<<<<

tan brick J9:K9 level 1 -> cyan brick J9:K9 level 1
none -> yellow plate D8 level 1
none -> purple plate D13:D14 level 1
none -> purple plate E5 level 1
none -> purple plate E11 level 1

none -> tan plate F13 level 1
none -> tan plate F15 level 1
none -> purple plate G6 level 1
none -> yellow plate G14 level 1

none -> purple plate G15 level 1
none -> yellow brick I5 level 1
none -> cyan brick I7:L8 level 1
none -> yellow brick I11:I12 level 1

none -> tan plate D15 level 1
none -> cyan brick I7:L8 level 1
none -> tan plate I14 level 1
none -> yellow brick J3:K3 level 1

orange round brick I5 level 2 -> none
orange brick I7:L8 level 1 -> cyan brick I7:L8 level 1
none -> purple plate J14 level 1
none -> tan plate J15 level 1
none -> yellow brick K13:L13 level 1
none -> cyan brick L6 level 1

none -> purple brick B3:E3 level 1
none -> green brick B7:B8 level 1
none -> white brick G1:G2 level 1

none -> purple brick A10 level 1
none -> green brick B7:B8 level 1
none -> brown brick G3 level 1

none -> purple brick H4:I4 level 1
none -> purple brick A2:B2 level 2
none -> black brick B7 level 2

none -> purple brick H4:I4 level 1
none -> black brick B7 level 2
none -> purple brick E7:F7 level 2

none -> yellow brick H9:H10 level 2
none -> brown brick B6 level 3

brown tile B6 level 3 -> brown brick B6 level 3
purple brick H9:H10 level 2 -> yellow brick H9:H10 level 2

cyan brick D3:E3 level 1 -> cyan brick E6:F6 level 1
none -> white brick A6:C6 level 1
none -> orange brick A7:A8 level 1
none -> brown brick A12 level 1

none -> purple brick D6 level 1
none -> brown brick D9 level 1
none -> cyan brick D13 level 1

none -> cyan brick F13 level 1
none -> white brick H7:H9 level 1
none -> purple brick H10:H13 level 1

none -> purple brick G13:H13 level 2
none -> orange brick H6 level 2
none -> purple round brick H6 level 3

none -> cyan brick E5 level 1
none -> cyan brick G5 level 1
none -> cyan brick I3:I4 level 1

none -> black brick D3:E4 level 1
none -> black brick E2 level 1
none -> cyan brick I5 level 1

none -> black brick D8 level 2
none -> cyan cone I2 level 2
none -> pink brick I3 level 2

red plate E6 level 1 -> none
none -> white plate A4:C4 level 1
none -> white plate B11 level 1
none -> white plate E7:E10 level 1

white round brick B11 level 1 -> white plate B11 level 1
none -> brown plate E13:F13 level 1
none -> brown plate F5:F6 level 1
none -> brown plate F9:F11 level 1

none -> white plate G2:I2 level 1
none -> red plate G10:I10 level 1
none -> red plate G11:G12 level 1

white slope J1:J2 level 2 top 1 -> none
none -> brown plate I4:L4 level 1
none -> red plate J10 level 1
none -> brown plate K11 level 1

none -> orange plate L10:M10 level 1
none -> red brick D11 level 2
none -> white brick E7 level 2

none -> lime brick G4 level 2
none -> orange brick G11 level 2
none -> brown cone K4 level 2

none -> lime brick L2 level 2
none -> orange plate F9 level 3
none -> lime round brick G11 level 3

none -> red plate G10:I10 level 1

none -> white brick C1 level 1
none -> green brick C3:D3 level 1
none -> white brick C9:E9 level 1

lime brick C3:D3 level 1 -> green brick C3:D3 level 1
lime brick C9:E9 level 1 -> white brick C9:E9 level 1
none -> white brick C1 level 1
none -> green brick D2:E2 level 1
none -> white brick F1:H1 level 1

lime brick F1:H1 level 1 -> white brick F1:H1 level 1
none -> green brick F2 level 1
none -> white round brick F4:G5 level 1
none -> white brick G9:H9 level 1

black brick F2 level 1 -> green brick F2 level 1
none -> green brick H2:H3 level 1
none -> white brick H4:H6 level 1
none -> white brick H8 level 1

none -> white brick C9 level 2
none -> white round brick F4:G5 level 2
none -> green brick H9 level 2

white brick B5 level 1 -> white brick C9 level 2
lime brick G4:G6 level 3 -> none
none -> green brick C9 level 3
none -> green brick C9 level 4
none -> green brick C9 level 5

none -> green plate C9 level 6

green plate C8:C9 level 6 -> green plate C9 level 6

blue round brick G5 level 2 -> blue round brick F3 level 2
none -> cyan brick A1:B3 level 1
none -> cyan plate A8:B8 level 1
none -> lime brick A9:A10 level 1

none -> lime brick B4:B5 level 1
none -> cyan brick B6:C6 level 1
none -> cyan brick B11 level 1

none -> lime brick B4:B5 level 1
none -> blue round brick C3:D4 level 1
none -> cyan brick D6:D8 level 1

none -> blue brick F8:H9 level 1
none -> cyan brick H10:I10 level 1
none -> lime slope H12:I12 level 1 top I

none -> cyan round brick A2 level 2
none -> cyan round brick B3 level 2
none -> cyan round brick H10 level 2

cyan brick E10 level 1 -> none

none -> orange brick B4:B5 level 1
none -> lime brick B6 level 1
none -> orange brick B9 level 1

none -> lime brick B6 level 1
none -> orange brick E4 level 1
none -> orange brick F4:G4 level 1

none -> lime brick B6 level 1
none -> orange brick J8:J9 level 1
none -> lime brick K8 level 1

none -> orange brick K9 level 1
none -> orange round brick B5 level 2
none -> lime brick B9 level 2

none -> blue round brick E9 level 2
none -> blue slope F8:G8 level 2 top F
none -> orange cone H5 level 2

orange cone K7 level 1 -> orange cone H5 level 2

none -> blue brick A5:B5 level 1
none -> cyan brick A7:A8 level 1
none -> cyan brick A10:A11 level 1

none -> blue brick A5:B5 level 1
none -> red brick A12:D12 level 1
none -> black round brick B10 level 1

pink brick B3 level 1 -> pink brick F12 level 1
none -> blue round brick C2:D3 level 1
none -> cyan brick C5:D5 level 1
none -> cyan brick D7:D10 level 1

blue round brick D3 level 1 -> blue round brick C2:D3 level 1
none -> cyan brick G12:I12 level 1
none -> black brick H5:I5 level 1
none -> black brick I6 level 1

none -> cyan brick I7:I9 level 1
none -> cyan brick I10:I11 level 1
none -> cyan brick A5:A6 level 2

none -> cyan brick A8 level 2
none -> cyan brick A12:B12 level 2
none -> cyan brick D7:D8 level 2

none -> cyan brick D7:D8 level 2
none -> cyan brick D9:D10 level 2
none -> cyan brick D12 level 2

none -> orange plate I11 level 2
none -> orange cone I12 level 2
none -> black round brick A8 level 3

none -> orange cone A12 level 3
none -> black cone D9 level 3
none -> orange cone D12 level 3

>>>>

Exercise description:
Reproduce the entries exactly as they appear.

Output below:
tan brick J9:K9 level 1 -> cyan brick J9:K9 level 1
none -> yellow plate D8 level 1
none -> purple plate D13:D14 level 1
none -> purple plate E5 level 1
none -> purple plate E11 level 1

none -> tan plate F13 level 1
none -> tan plate F15 level 1
none -> purple plate G6 level 1
none -> yellow plate G14 level 1

none -> purple plate G15 level 1
none -> yellow brick I5 level 1
none -> cyan brick I7:L8 level 1
none -> yellow brick I11:I12 level 1

none -> tan plate D15 level 1
none -> cyan brick I7:L8 level 1
none -> tan plate I14 level 1
none -> yellow brick J3:K3 level 1

orange round brick I5 level 2 -> none
orange brick I7:L8 level 1 -> cyan brick I7:L8 level 1
none -> purple plate J14 level 1
none -> tan plate J15 level 1
none -> yellow brick K13:L13 level 1
none -> cyan brick L6 level 1

none -> purple brick B3:E3 level 1
none -> green brick B7:B8 level 1
none -> white brick G1:G2 level 1

none -> purple brick A10 level 1
none -> green brick B7:B8 level 1
none -> brown brick G3 level 1

none -> purple brick H4:I4 level 1
none -> purple brick A2:B2 level 2
none -> black brick B7 level 2

none -> purple brick H4:I4 level 1
none -> black brick B7 level 2
none -> purple brick E7:F7 level 2

none -> yellow brick H9:H10 level 2
none -> brown brick B6 level 3

brown tile B6 level 3 -> brown brick B6 level 3
purple brick H9:H10 level 2 -> yellow brick H9:H10 level 2

cyan brick D3:E3 level 1 -> cyan brick E6:F6 level 1
none -> white brick A6:C6 level 1
none -> orange brick A7:A8 level 1
none -> brown brick A12 level 1

none -> purple brick D6 level 1
none -> brown brick D9 level 1
none -> cyan brick D13 level 1

none -> cyan brick F13 level 1
none -> white brick H7:H9 level 1
none -> purple brick H10:H13 level 1

none -> purple brick G13:H13 level 2
none -> orange brick H6 level 2
none -> purple round brick H6 level 3

none -> cyan brick E5 level 1
none -> cyan brick G5 level 1
none -> cyan brick I3:I4 level 1

none -> black brick D3:E4 level 1
none -> black brick E2 level 1
none -> cyan brick I5 level 1

none -> black brick D8 level 2
none -> cyan cone I2 level 2
none -> pink brick I3 level 2

red plate E6 level 1 -> none
none -> white plate A4:C4 level 1
none -> white plate B11 level 1
none -> white plate E7:E10 level 1

white round brick B11 level 1 -> white plate B11 level 1
none -> brown plate E13:F13 level 1
none -> brown plate F5:F6 level 1
none -> brown plate F9:F11 level 1

none -> white plate G2:I2 level 1
none -> red plate G10:I10 level 1
none -> red plate G11:G12 level 1

white slope J1:J2 level 2 top 1 -> none
none -> brown plate I4:L4 level 1
none -> red plate J10 level 1
none -> brown plate K11 level 1

none -> orange plate L10:M10 level 1
none -> red brick D11 level 2
none -> white brick E7 level 2

none -> lime brick G4 level 2
none -> orange brick G11 level 2
none -> brown cone K4 level 2

none -> lime brick L2 level 2
none -> orange plate F9 level 3
none -> lime round brick G11 level 3

none -> red plate G10:I10 level 1

none -> white brick C1 level 1
none -> green brick C3:D3 level 1
none -> white brick C9:E9 level 1

lime brick C3:D3 level 1 -> green brick C3:D3 level 1
lime brick C9:E9 level 1 -> white brick C9:E9 level 1
none -> white brick C1 level 1
none -> green brick D2:E2 level 1
none -> white brick F1:H1 level 1

lime brick F1:H1 level 1 -> white brick F1:H1 level 1
none -> green brick F2 level 1
none -> white round brick F4:G5 level 1
none -> white brick G9:H9 level 1

black brick F2 level 1 -> green brick F2 level 1
none -> green brick H2:H3 level 1
none -> white brick H4:H6 level 1
none -> white brick H8 level 1

none -> white brick C9 level 2
none -> white round brick F4:G5 level 2
none -> green brick H9 level 2

white brick B5 level 1 -> white brick C9 level 2
lime brick G4:G6 level 3 -> none
none -> green brick C9 level 3
none -> green brick C9 level 4
none -> green brick C9 level 5

none -> green plate C9 level 6

green plate C8:C9 level 6 -> green plate C9 level 6

blue round brick G5 level 2 -> blue round brick F3 level 2
none -> cyan brick A1:B3 level 1
none -> cyan plate A8:B8 level 1
none -> lime brick A9:A10 level 1

none -> lime brick B4:B5 level 1
none -> cyan brick B6:C6 level 1
none -> cyan brick B11 level 1

none -> lime brick B4:B5 level 1
none -> blue round brick C3:D4 level 1
none -> cyan brick D6:D8 level 1

none -> blue brick F8:H9 level 1
none -> cyan brick H10:I10 level 1
none -> lime slope H12:I12 level 1 top I

none -> cyan round brick A2 level 2
none -> cyan round brick B3 level 2
none -> cyan round brick H10 level 2

cyan brick E10 level 1 -> none

none -> orange brick B4:B5 level 1
none -> lime brick B6 level 1
none -> orange brick B9 level 1

none -> lime brick B6 level 1
none -> orange brick E4 level 1
none -> orange brick F4:G4 level 1

none -> lime brick B6 level 1
none -> orange brick J8:J9 level 1
none -> lime brick K8 level 1

none -> orange brick K9 level 1
none -> orange round brick B5 level 2
none -> lime brick B9 level 2

none -> blue round brick E9 level 2
none -> blue slope F8:G8 level 2 top F
none -> orange cone H5 level 2

orange cone K7 level 1 -> orange cone H5 level 2

none -> blue brick A5:B5 level 1
none -> cyan brick A7:A8 level 1
none -> cyan brick A10:A11 level 1

none -> blue brick A5:B5 level 1
none -> red brick A12:D12 level 1
none -> black round brick B10 level 1

pink brick B3 level 1 -> pink brick F12 level 1
none -> blue round brick C2:D3 level 1
none -> cyan brick C5:D5 level 1
none -> cyan brick D7:D10 level 1

blue round brick D3 level 1 -> blue round brick C2:D3 level 1
none -> cyan brick G12:I12 level 1
none -> black brick H5:I5 level 1
none -> black brick I6 level 1

none -> cyan brick I7:I9 level 1
none -> cyan brick I10:I11 level 1
none -> cyan brick A5:A6 level 2

none -> cyan brick A8 level 2
none -> cyan brick A12:B12 level 2
none -> cyan brick D7:D8 level 2

none -> cyan brick D7:D8 level 2
none -> cyan brick D9:D10 level 2
none -> cyan brick D12 level 2

none -> orange plate I11 level 2
none -> orange cone I12 level 2
none -> black round brick A8 level 3

none -> orange cone A12 level 3
none -> black cone D9 level 3
none -> orange cone D12 level 3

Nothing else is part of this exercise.